** Opening RECORDS FOR THIS TASK block **

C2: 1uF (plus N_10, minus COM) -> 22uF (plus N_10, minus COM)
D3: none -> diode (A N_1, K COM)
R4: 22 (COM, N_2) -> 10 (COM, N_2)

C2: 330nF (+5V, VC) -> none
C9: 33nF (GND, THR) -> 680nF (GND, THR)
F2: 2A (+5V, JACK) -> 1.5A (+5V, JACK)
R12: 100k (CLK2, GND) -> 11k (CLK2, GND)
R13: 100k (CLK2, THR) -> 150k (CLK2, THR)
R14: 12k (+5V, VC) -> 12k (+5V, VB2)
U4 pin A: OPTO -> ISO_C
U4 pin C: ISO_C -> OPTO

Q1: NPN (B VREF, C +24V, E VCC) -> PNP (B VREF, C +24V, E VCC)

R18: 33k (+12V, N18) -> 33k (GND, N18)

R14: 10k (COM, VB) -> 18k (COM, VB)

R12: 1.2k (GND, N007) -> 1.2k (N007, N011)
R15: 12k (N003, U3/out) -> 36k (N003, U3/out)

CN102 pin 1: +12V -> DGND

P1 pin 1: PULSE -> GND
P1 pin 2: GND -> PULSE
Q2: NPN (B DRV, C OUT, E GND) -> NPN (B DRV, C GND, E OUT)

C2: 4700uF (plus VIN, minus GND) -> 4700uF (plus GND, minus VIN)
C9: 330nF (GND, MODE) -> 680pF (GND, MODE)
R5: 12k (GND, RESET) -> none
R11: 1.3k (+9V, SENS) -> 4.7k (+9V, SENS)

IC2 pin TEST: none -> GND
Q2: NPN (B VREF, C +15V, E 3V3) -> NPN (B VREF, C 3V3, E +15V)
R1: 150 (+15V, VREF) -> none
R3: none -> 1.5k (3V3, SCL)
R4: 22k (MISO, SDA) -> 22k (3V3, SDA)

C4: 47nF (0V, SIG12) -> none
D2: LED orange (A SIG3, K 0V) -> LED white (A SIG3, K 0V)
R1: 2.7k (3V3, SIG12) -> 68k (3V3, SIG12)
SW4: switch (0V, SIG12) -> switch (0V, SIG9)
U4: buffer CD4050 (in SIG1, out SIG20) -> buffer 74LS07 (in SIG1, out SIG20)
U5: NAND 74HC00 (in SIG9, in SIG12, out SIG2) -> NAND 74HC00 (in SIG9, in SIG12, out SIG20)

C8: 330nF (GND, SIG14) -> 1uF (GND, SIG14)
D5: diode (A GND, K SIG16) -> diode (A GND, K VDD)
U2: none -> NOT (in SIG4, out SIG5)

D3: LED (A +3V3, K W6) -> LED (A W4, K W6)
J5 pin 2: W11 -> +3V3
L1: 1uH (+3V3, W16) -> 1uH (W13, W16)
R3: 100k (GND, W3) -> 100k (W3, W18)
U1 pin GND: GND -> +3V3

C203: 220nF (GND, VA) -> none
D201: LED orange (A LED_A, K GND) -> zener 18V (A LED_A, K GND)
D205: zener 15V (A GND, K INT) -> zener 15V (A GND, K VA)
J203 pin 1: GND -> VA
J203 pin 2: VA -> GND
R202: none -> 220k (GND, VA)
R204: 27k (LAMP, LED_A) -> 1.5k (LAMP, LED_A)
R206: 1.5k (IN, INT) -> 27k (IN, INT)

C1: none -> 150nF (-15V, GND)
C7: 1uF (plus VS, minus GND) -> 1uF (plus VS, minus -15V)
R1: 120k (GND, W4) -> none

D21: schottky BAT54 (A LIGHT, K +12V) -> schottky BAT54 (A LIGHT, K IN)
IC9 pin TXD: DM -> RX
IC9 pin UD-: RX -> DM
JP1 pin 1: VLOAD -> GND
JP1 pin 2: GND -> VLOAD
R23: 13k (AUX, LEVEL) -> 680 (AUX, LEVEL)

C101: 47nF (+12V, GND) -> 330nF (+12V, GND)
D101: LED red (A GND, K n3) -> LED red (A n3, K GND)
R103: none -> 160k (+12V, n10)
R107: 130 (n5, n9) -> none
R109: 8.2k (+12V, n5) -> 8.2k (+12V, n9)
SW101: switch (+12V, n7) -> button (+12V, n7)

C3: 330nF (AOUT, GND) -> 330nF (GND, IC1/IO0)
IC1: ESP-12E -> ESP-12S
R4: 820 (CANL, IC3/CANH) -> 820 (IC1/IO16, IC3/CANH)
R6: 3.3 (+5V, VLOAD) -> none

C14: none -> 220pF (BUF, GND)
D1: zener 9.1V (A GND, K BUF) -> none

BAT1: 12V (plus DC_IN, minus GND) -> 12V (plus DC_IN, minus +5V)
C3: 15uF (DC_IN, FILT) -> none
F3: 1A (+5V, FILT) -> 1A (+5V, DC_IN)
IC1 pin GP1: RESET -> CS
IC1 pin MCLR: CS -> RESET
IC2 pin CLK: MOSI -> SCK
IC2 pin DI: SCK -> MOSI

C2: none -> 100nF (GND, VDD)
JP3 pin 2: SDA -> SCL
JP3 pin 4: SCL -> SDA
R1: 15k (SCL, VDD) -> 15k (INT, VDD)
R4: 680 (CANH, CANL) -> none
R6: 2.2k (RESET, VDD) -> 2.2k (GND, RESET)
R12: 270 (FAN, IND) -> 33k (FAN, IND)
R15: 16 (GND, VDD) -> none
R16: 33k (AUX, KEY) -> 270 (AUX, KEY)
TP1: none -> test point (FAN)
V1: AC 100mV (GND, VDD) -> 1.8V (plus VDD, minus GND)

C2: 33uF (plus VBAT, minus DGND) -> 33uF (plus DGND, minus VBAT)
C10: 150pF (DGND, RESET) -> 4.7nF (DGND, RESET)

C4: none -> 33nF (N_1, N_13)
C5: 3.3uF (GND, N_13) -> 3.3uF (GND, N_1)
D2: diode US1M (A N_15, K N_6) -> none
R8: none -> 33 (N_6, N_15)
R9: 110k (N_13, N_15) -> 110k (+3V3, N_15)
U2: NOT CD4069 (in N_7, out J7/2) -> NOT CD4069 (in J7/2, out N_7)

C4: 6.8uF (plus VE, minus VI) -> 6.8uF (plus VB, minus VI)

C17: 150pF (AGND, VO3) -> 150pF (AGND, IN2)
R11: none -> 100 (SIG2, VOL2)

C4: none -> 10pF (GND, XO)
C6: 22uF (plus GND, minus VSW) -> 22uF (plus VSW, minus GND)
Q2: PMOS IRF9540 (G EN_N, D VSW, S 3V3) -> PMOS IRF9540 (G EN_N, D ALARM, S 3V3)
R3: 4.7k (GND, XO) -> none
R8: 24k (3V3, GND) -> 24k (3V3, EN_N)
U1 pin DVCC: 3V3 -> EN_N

** Closing RECORDS FOR THIS TASK block **

> _EXERCISE REQUIREMENTS_
Go through the records. Copy each line where "diode" appears.

> _TASK ANSWER_
D3: none -> diode (A N_1, K COM)
D5: diode (A GND, K SIG16) -> diode (A GND, K VDD)
D2: diode US1M (A N_15, K N_6) -> none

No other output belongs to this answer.